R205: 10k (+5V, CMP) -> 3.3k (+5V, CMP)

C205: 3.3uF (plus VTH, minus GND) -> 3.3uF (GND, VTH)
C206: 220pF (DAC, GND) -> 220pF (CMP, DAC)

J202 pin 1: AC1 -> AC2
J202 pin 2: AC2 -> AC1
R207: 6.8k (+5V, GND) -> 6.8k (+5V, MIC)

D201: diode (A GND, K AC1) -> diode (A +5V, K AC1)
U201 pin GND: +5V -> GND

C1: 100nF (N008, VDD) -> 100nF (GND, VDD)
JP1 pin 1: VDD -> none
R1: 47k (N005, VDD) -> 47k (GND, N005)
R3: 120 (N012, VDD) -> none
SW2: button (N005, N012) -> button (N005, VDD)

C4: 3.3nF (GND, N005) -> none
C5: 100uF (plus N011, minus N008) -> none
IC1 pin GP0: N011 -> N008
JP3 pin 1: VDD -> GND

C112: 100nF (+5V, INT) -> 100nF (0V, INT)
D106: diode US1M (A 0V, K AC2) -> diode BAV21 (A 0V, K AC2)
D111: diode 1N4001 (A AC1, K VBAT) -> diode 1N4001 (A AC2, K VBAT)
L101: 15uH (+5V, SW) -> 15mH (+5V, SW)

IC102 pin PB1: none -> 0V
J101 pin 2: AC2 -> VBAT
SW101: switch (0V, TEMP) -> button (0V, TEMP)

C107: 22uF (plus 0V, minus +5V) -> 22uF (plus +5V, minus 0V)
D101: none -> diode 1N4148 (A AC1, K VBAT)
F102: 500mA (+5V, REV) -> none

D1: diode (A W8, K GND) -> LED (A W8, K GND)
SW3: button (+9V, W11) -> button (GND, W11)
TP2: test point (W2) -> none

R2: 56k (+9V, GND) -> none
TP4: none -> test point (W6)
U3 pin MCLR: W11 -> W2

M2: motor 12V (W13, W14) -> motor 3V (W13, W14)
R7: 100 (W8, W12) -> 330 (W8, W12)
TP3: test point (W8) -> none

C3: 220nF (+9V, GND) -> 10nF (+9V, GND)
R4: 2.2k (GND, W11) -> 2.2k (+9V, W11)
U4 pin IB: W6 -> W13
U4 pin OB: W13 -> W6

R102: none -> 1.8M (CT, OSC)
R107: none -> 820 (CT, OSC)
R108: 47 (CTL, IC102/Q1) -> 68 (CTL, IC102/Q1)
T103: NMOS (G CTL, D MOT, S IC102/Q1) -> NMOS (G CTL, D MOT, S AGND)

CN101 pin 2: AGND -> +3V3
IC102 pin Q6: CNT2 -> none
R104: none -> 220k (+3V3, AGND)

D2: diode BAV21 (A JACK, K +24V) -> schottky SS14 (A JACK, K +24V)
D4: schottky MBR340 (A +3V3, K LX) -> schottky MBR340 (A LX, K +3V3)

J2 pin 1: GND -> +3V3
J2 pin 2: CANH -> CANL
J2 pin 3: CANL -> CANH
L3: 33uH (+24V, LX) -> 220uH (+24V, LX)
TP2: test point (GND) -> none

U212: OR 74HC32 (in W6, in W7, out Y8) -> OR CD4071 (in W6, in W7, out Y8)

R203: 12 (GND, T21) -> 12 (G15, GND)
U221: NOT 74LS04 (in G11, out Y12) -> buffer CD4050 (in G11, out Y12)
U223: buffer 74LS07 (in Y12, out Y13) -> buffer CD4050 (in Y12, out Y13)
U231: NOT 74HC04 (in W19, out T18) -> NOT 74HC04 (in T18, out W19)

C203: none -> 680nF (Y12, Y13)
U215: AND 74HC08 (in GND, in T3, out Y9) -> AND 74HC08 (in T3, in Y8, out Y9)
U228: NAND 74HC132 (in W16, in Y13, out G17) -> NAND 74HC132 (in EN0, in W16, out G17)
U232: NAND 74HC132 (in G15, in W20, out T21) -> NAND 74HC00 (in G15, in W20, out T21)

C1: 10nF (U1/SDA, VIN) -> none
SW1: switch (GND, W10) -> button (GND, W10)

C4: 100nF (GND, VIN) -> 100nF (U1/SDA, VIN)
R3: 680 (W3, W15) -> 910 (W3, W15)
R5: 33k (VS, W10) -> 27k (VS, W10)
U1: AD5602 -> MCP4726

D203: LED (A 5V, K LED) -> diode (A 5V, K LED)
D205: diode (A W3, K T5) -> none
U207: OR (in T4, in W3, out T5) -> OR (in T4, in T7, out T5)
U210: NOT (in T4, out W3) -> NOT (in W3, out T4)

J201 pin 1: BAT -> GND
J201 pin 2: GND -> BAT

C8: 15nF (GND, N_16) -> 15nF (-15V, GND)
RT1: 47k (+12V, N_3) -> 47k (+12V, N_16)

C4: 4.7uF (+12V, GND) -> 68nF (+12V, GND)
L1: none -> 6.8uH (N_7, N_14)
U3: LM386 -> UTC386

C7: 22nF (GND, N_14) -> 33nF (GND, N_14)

=====

_EXERCISE PROMPT_
For every line of the material above that contains the word "schottky", show the line.

_SOLUTION TO THIS EXERCISE_
D2: diode BAV21 (A JACK, K +24V) -> schottky SS14 (A JACK, K +24V)
D4: schottky MBR340 (A +3V3, K LX) -> schottky MBR340 (A LX, K +3V3)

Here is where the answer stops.